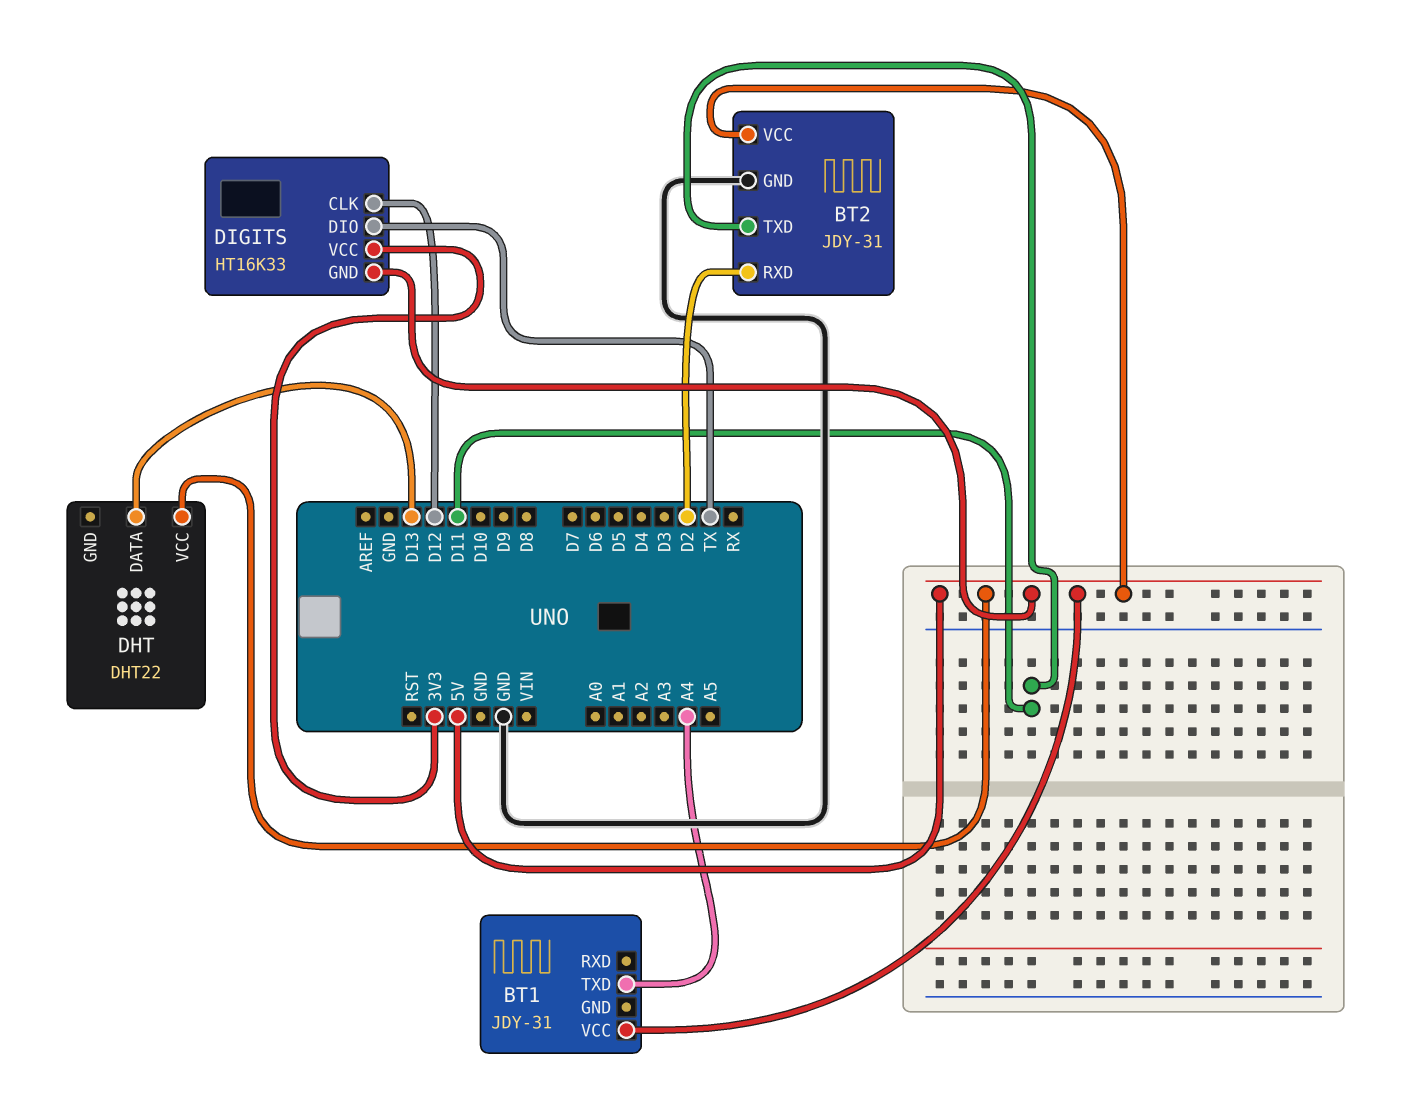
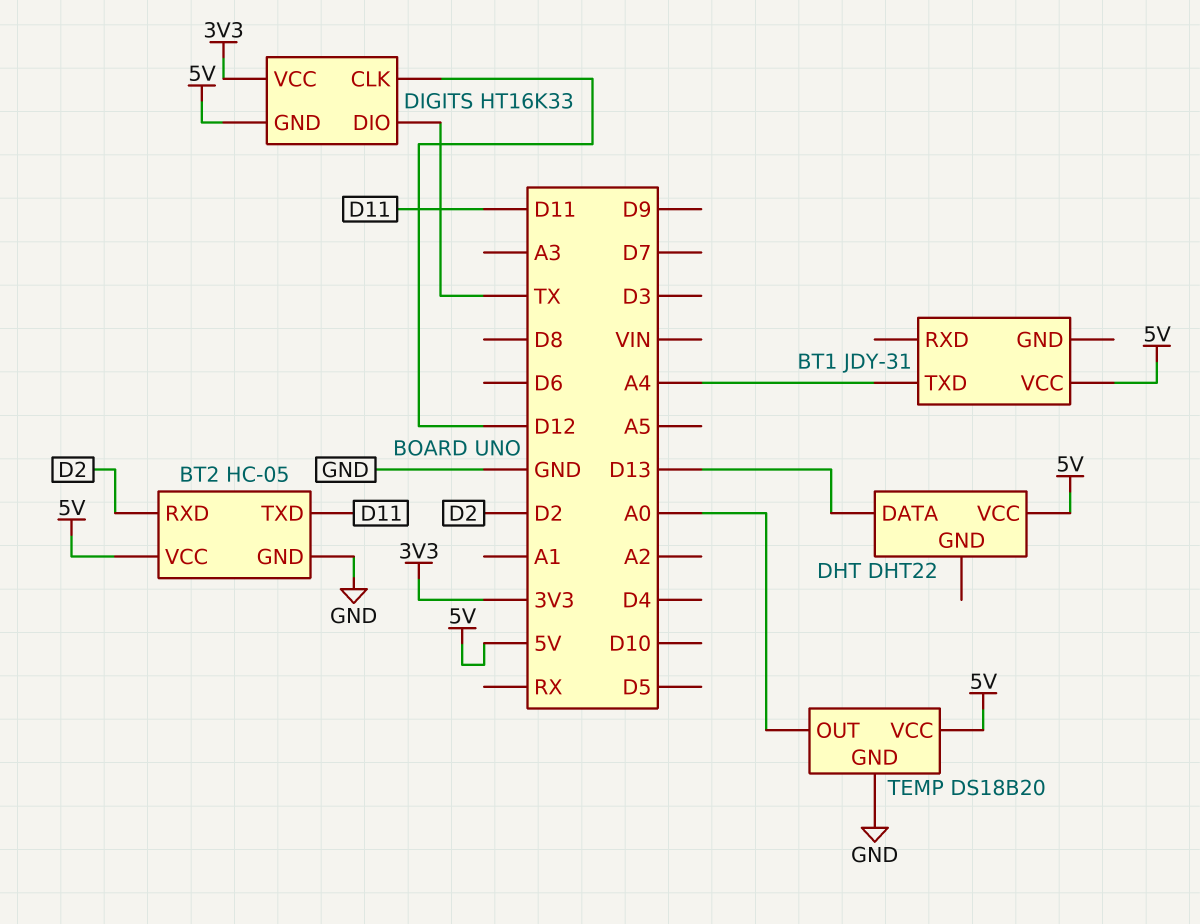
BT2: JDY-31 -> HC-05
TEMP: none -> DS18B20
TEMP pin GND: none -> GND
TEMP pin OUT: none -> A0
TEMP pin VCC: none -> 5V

...

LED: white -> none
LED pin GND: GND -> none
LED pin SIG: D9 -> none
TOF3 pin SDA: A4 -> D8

* * *

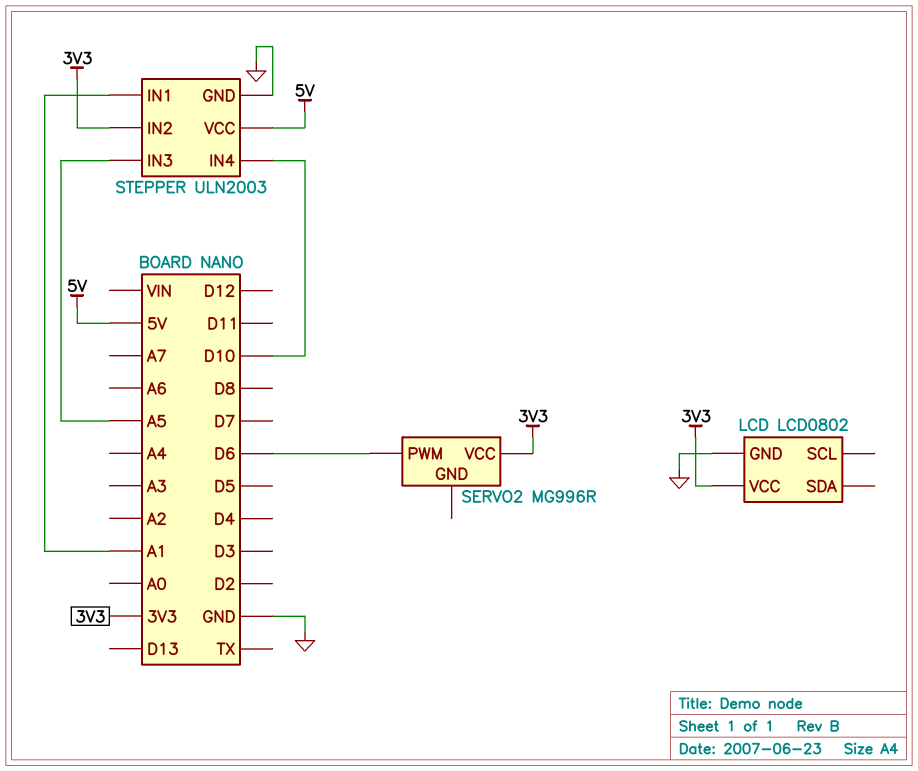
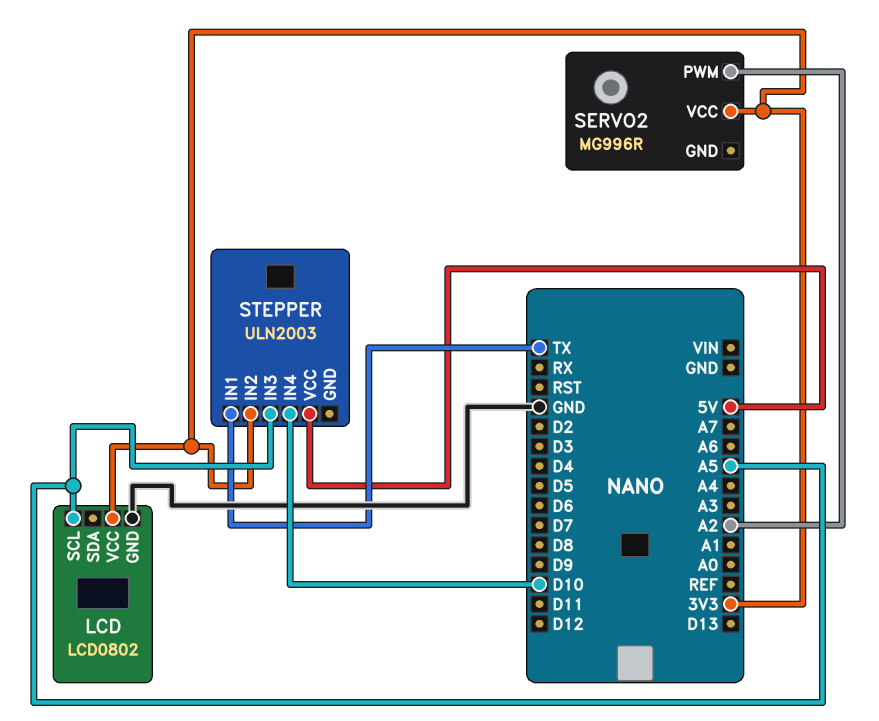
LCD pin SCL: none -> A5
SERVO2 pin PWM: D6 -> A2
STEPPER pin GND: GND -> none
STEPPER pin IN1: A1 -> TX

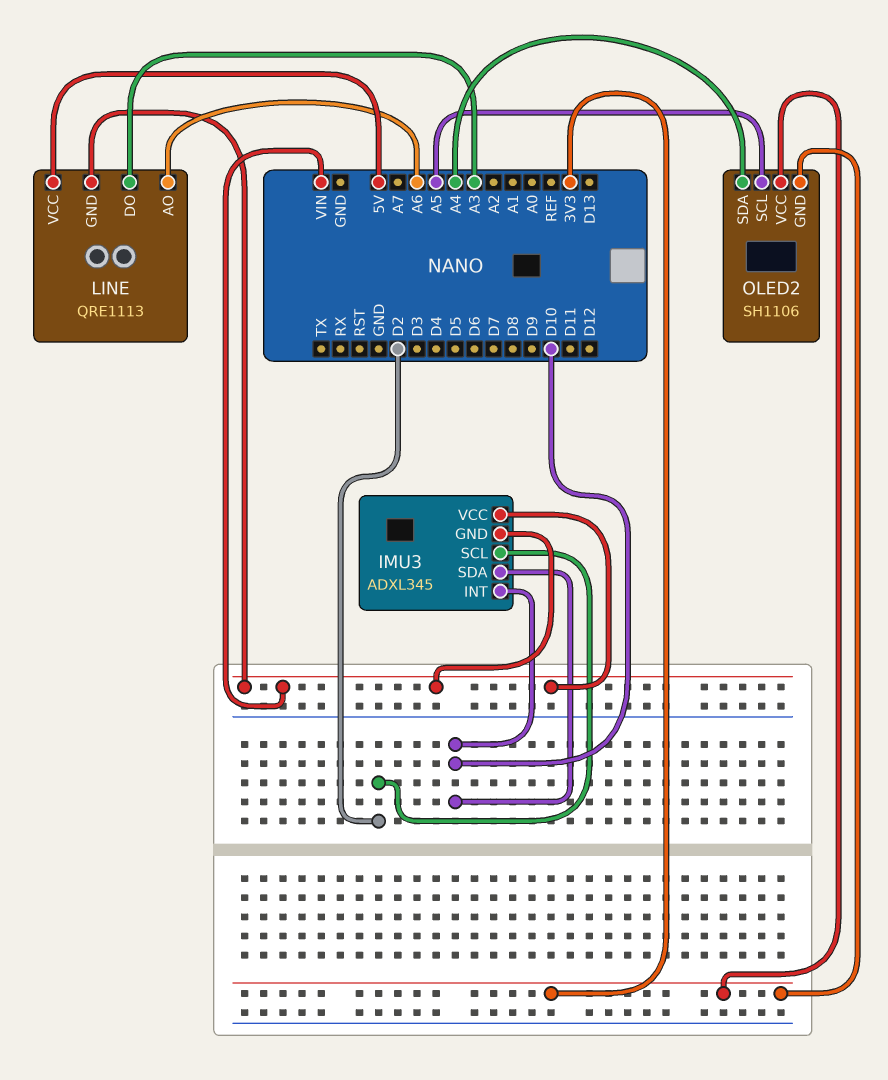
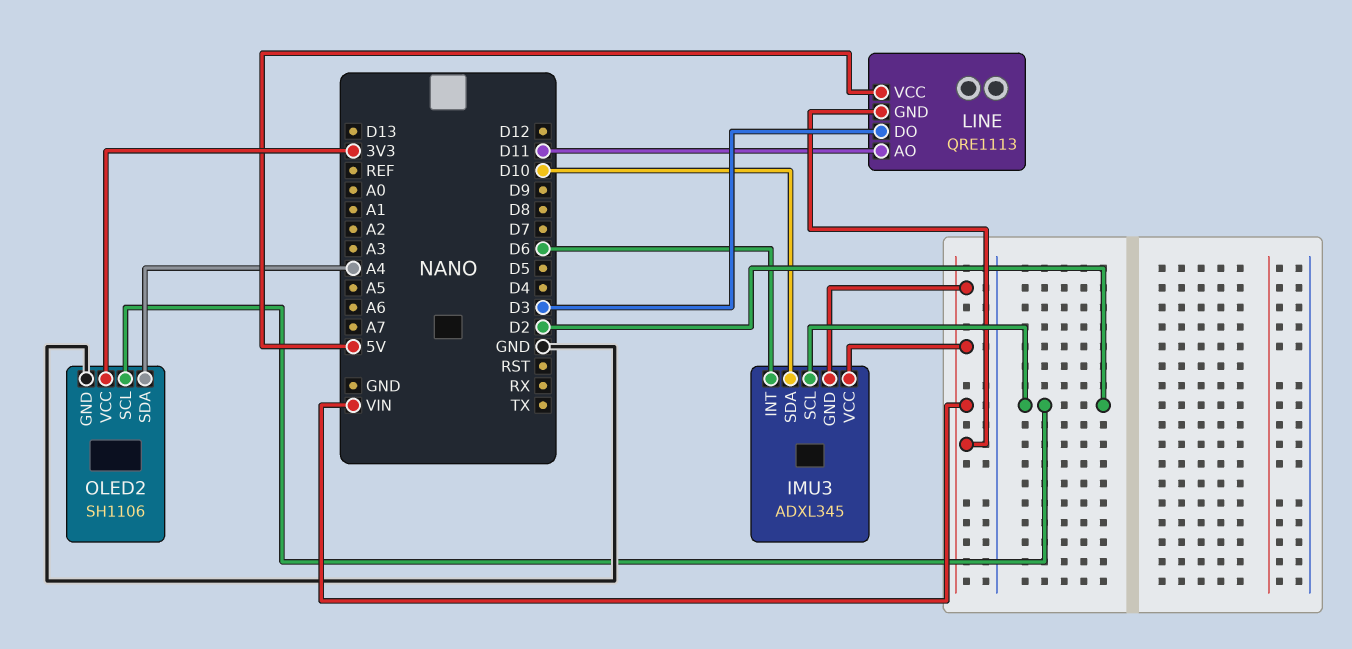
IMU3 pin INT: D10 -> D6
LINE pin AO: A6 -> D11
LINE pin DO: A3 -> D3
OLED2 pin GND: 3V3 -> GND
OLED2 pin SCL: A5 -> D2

→ **EXERCISE INSTRUCTIONS**
Reproduce exactly the stretch of the material above that starts at the line with "LED pin GND: GND -> none" and ends at the line with "TOF3 pin SDA: A4 -> D8", both included, and nothing else.

→ **RESULT OF THE TASK**
LED pin GND: GND -> none
LED pin SIG: D9 -> none
TOF3 pin SDA: A4 -> D8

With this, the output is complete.